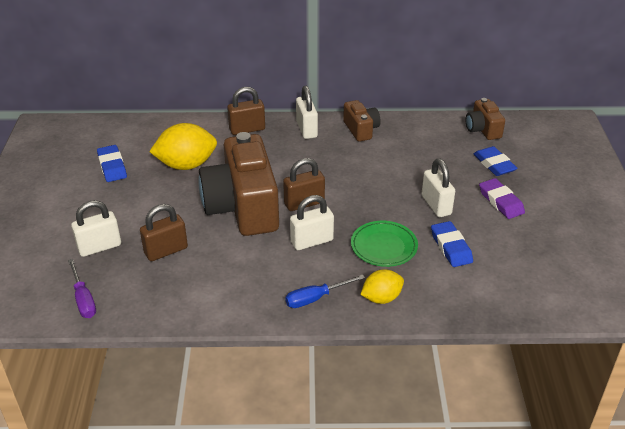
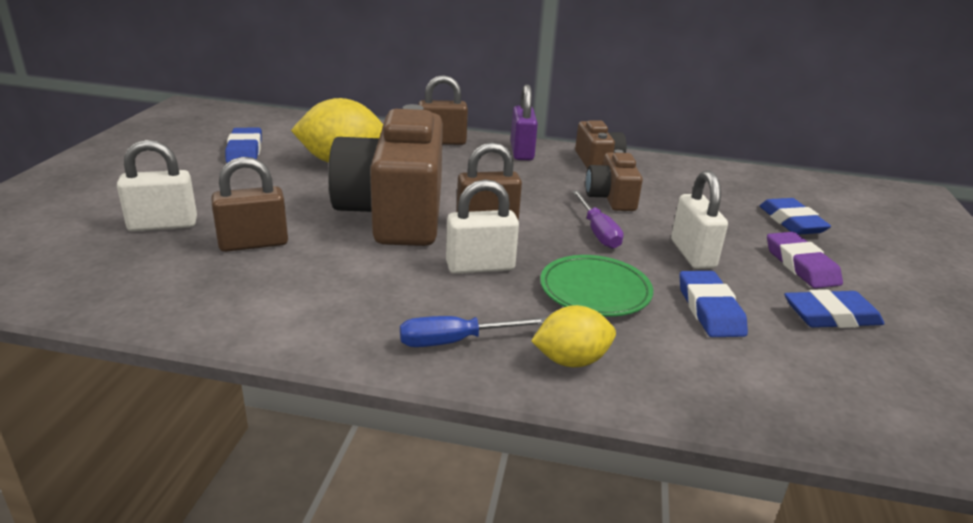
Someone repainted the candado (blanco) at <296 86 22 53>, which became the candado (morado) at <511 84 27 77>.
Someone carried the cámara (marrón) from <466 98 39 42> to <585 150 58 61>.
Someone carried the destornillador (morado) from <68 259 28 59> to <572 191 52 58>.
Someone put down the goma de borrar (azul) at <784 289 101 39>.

BRIEF: When you retype the listing above, keep each line exactly as written and drop the pictures.

THE COMPLETED TASK:
Someone repainted the candado (blanco) at <296 86 22 53>, which became the candado (morado) at <511 84 27 77>.
Someone carried the cámara (marrón) from <466 98 39 42> to <585 150 58 61>.
Someone carried the destornillador (morado) from <68 259 28 59> to <572 191 52 58>.
Someone put down the goma de borrar (azul) at <784 289 101 39>.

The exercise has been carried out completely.